__Problem details__.
Consider the listing below. Extract exactly the lines from the line containing "D7: diode (A" to the line containing "V1: AC 24V (GND, SIG11)", both included.

┌─ Exercise data

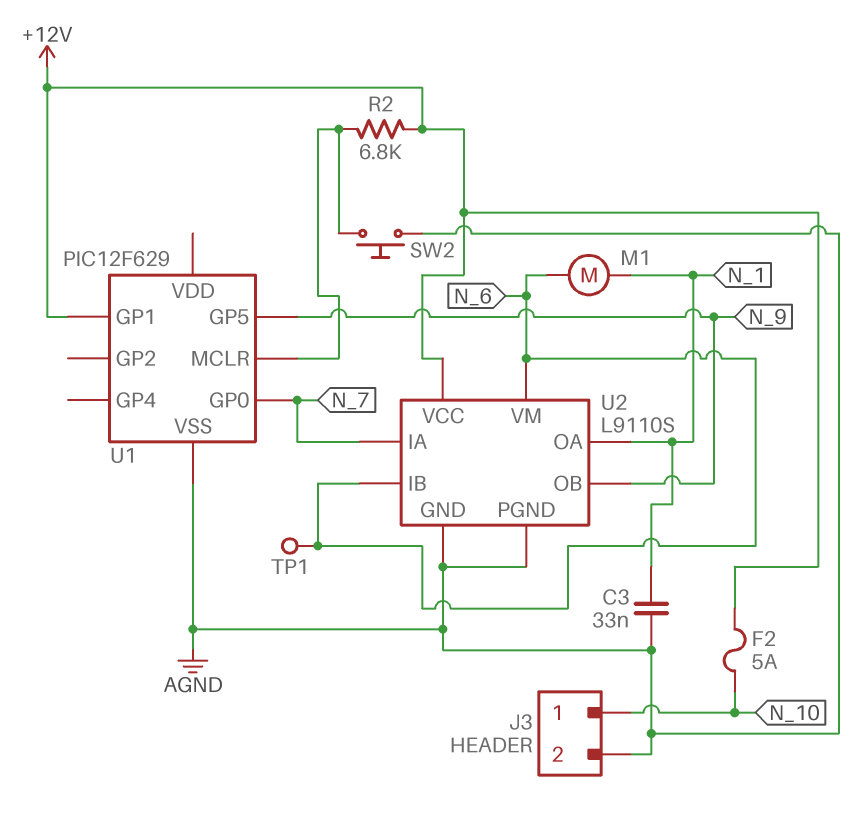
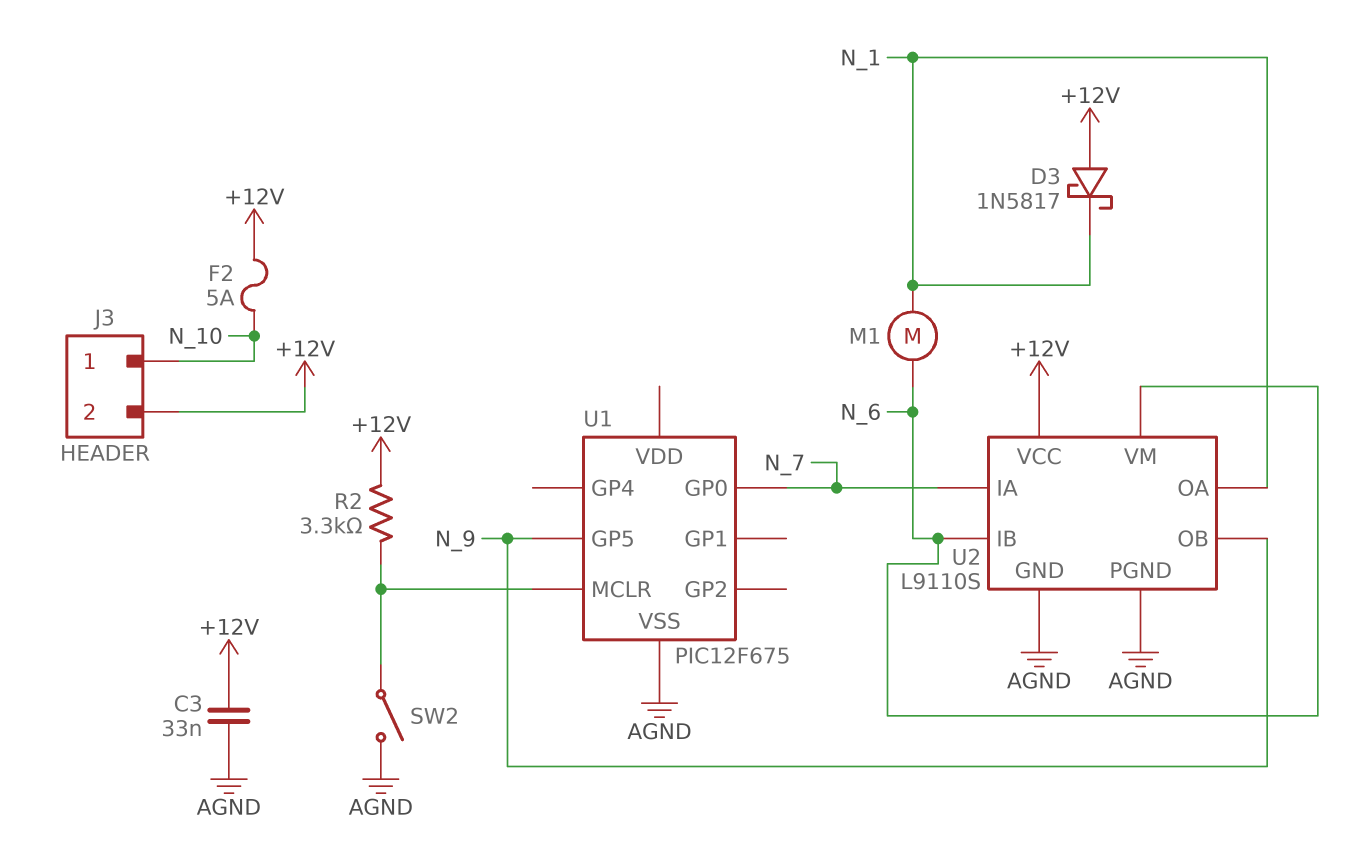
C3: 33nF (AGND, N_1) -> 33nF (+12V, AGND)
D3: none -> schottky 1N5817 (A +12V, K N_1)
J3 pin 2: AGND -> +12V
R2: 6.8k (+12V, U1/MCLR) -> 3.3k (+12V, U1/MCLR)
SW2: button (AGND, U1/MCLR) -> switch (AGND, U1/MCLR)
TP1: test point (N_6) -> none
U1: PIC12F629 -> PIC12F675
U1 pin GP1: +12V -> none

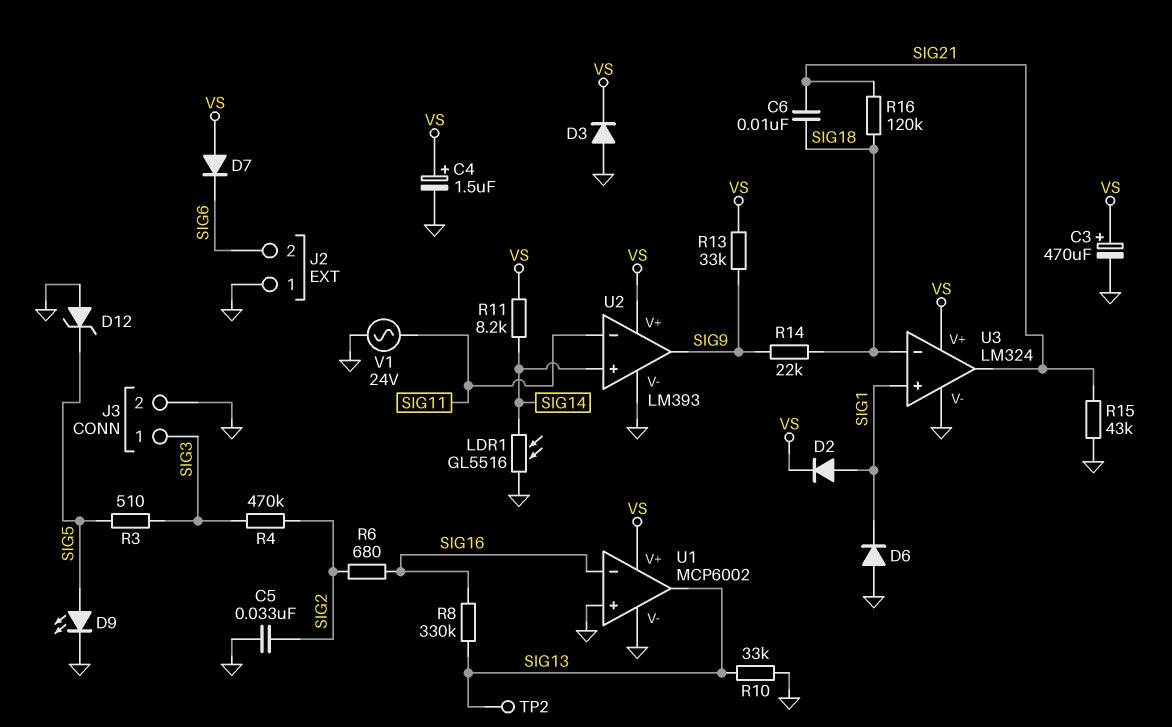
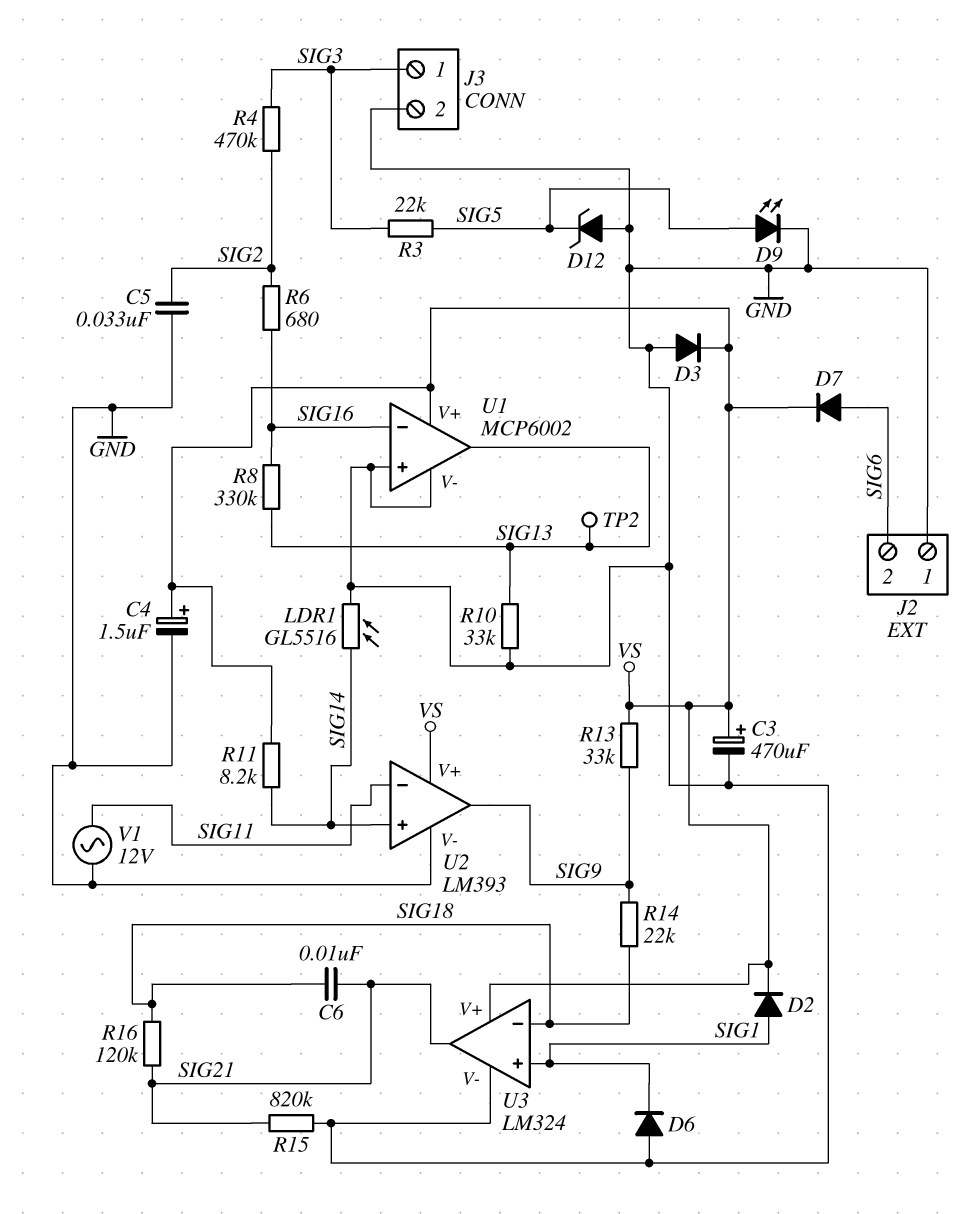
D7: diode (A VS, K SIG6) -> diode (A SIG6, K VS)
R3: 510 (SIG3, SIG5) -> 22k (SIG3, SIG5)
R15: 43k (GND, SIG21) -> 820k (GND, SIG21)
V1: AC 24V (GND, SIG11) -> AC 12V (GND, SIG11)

└─
┌─ Exercise data

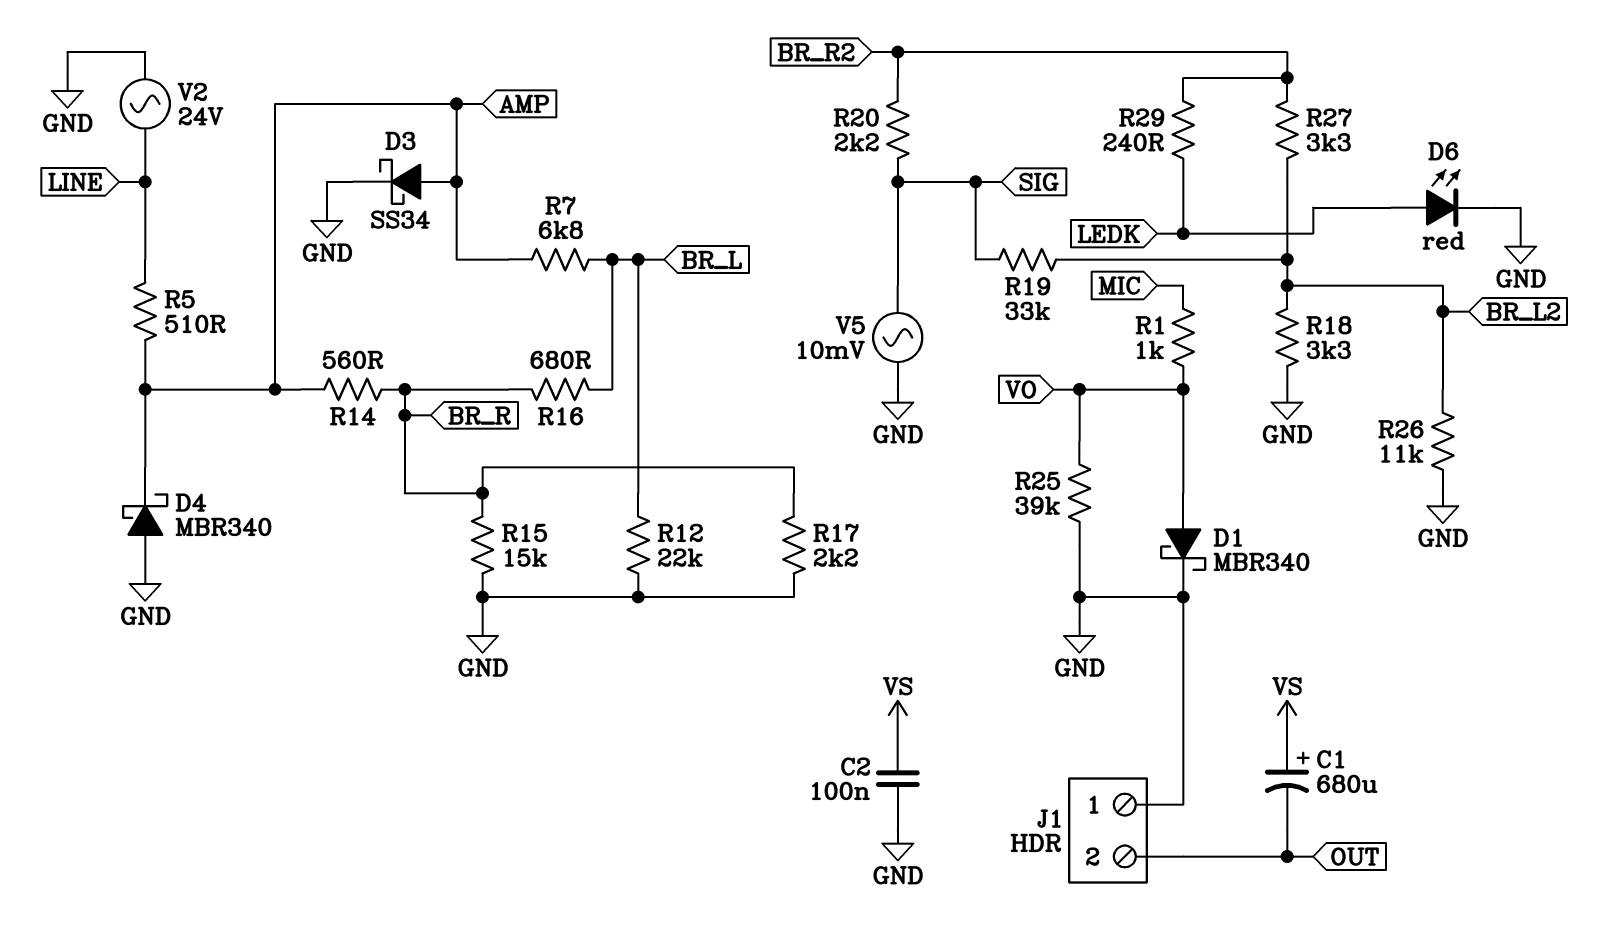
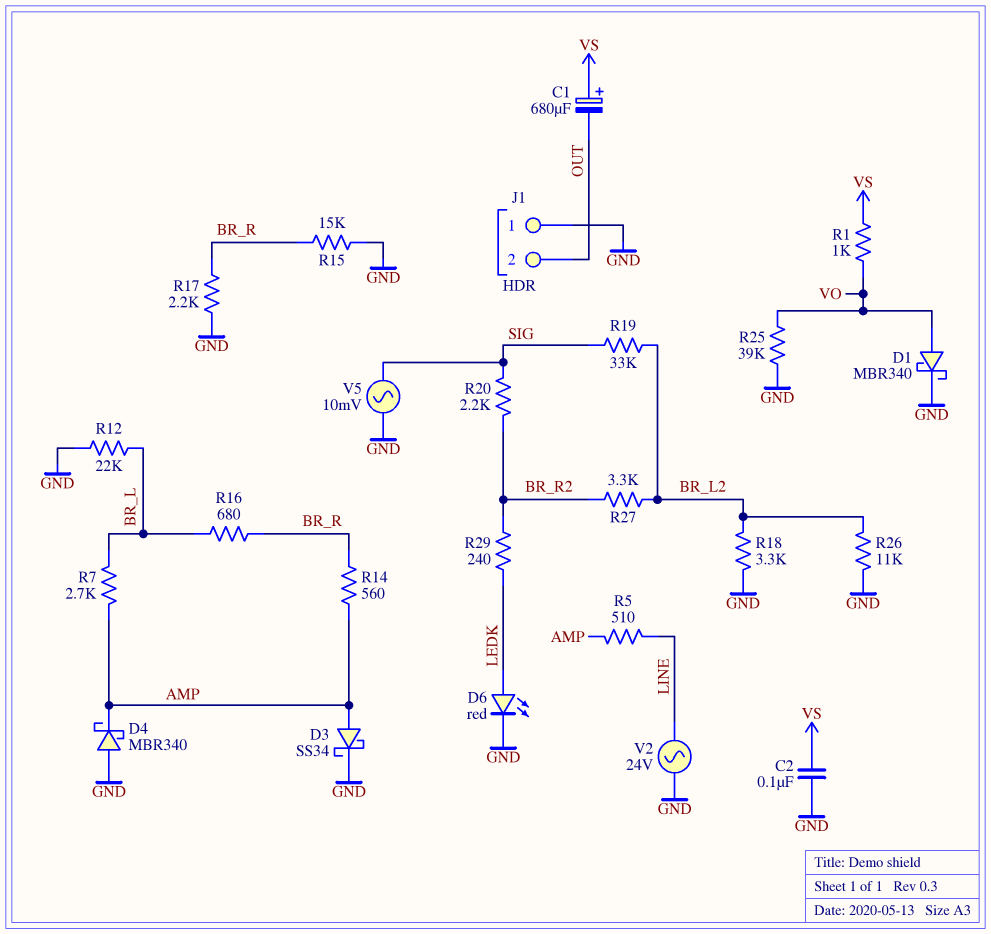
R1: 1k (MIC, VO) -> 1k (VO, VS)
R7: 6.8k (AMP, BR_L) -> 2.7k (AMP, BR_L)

└─

__Output__.
D7: diode (A VS, K SIG6) -> diode (A SIG6, K VS)
R3: 510 (SIG3, SIG5) -> 22k (SIG3, SIG5)
R15: 43k (GND, SIG21) -> 820k (GND, SIG21)
V1: AC 24V (GND, SIG11) -> AC 12V (GND, SIG11)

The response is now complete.